_Exercise description_
Return the listing below verbatim. Pictures do not belong in the copy.

++++

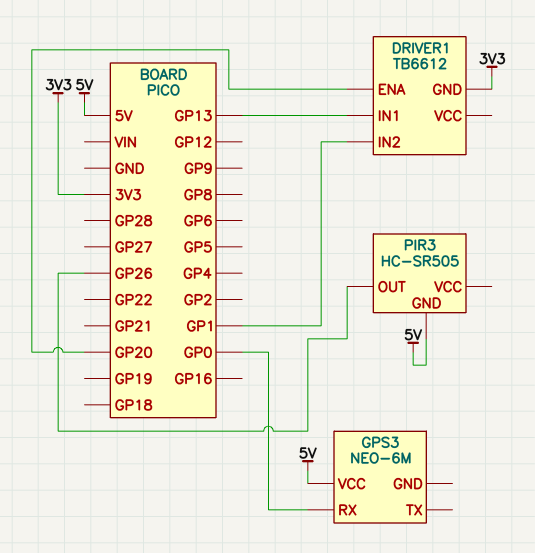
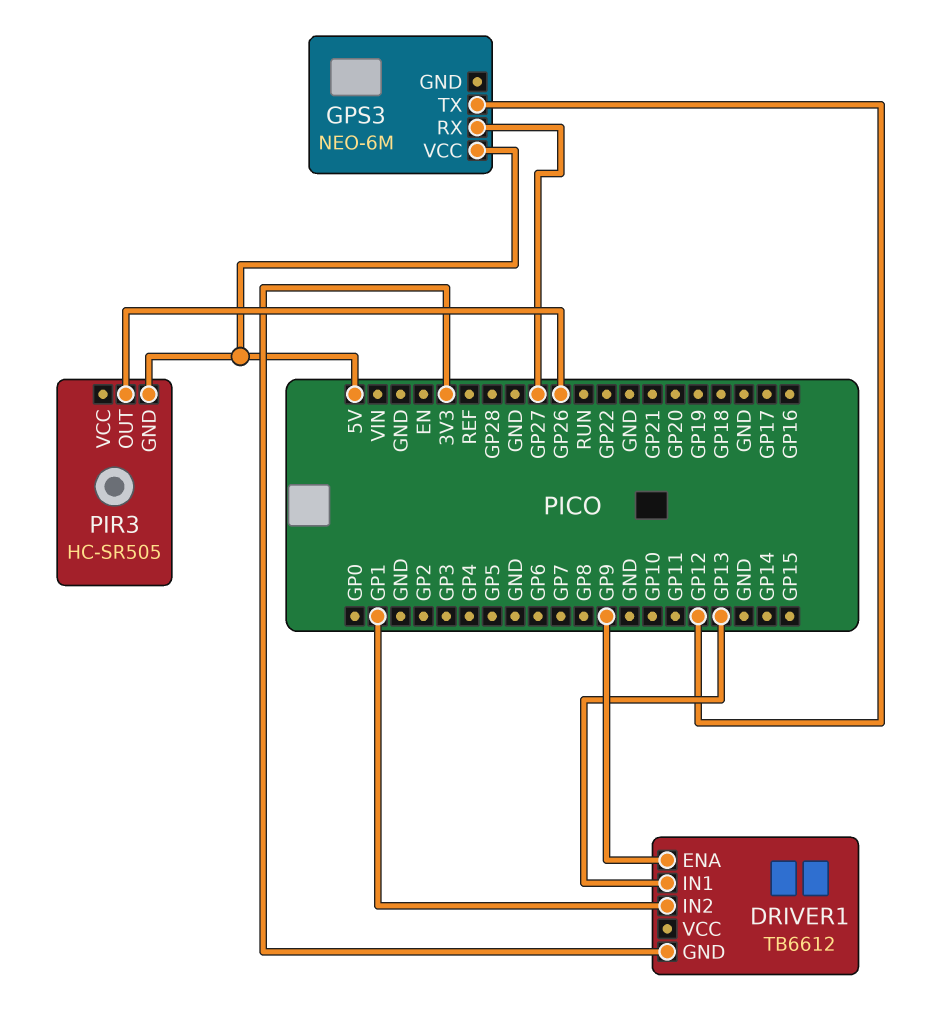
DRIVER1 pin ENA: GP20 -> GP9
GPS3 pin RX: GP0 -> GP27
GPS3 pin TX: none -> GP12

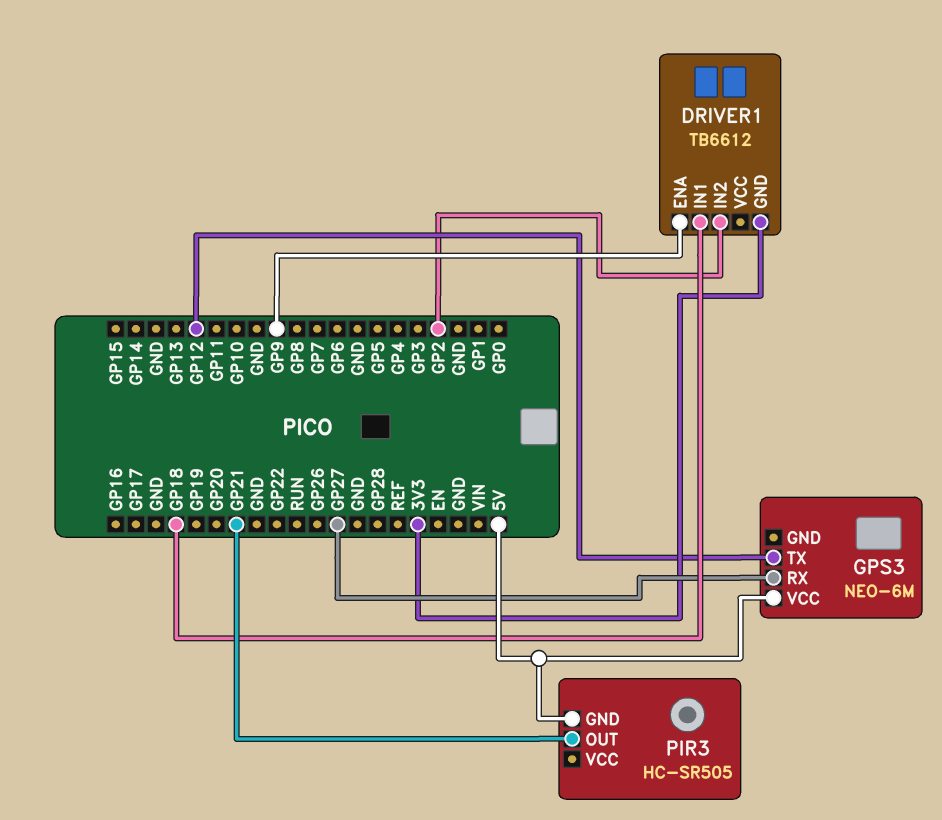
DRIVER1 pin IN1: GP13 -> GP18
DRIVER1 pin IN2: GP1 -> GP2
PIR3 pin OUT: GP26 -> GP21

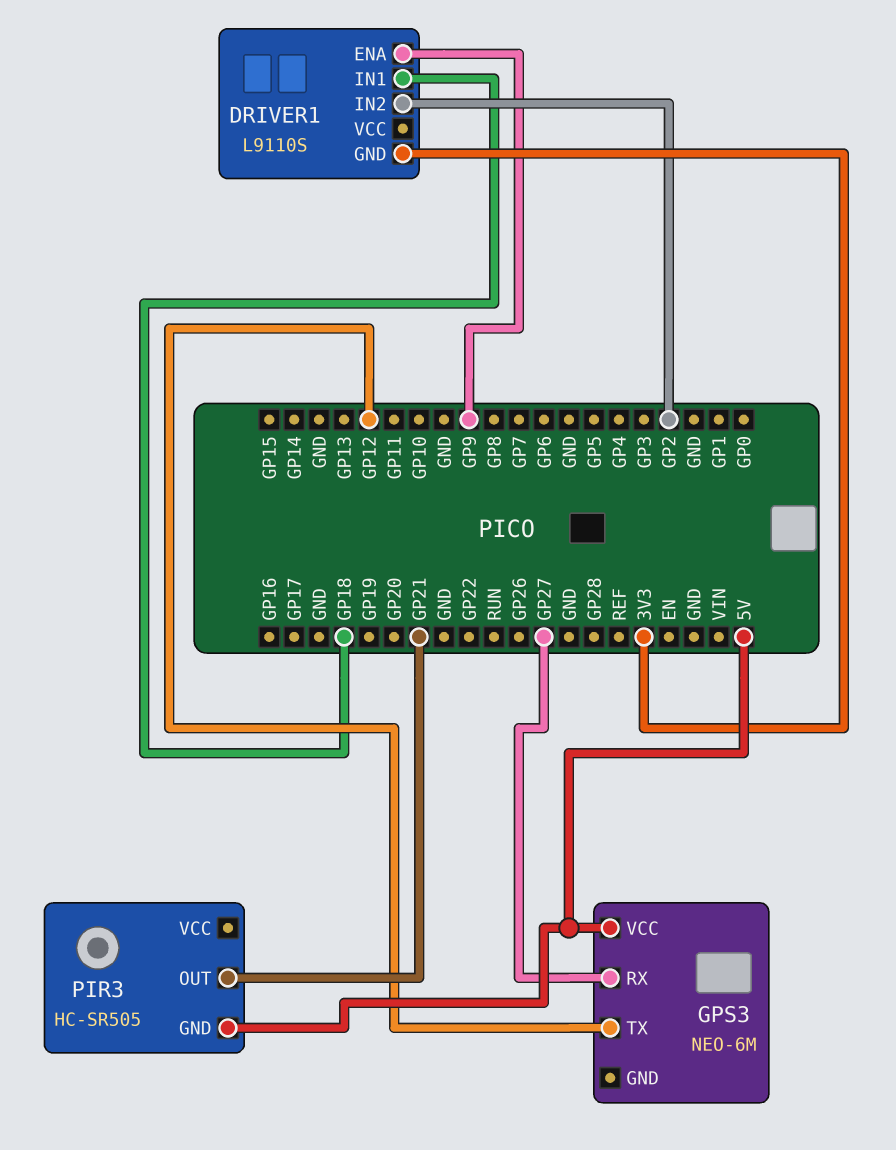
DRIVER1: TB6612 -> L9110S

++++

_Answer for this exercise_
DRIVER1 pin ENA: GP20 -> GP9
GPS3 pin RX: GP0 -> GP27
GPS3 pin TX: none -> GP12

DRIVER1 pin IN1: GP13 -> GP18
DRIVER1 pin IN2: GP1 -> GP2
PIR3 pin OUT: GP26 -> GP21

DRIVER1: TB6612 -> L9110S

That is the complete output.